Exercise objective: The records below are to be reproduced word for word.

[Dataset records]
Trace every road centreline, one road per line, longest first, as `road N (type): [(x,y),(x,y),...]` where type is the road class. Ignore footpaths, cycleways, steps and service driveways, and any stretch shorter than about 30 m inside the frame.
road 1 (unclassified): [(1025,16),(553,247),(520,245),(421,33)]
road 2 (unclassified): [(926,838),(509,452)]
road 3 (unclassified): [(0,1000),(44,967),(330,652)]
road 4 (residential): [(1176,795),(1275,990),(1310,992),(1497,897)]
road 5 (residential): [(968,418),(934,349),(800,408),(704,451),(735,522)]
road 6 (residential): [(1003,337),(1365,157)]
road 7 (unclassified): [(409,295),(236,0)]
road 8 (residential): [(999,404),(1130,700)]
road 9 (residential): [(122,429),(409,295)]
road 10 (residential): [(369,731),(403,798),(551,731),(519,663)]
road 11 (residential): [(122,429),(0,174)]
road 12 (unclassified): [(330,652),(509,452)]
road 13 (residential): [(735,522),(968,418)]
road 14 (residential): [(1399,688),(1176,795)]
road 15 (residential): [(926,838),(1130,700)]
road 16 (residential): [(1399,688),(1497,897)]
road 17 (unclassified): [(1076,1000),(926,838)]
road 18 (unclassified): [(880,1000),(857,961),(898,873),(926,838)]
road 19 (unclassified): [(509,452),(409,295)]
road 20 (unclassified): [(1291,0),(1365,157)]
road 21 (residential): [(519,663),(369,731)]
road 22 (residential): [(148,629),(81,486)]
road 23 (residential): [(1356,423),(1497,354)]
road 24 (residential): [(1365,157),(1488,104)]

Answer space:
Trace every road centreline, one road per line, longest first, as `road N (type): [(x,y),(x,y),...]` where type is the road class. Ignore footpaths, cycleways, steps and service driveways, and any stretch shorter than about 30 m inside the frame.
road 1 (unclassified): [(1025,16),(553,247),(520,245),(421,33)]
road 2 (unclassified): [(926,838),(509,452)]
road 3 (unclassified): [(0,1000),(44,967),(330,652)]
road 4 (residential): [(1176,795),(1275,990),(1310,992),(1497,897)]
road 5 (residential): [(968,418),(934,349),(800,408),(704,451),(735,522)]
road 6 (residential): [(1003,337),(1365,157)]
road 7 (unclassified): [(409,295),(236,0)]
road 8 (residential): [(999,404),(1130,700)]
road 9 (residential): [(122,429),(409,295)]
road 10 (residential): [(369,731),(403,798),(551,731),(519,663)]
road 11 (residential): [(122,429),(0,174)]
road 12 (unclassified): [(330,652),(509,452)]
road 13 (residential): [(735,522),(968,418)]
road 14 (residential): [(1399,688),(1176,795)]
road 15 (residential): [(926,838),(1130,700)]
road 16 (residential): [(1399,688),(1497,897)]
road 17 (unclassified): [(1076,1000),(926,838)]
road 18 (unclassified): [(880,1000),(857,961),(898,873),(926,838)]
road 19 (unclassified): [(509,452),(409,295)]
road 20 (unclassified): [(1291,0),(1365,157)]
road 21 (residential): [(519,663),(369,731)]
road 22 (residential): [(148,629),(81,486)]
road 23 (residential): [(1356,423),(1497,354)]
road 24 (residential): [(1365,157),(1488,104)]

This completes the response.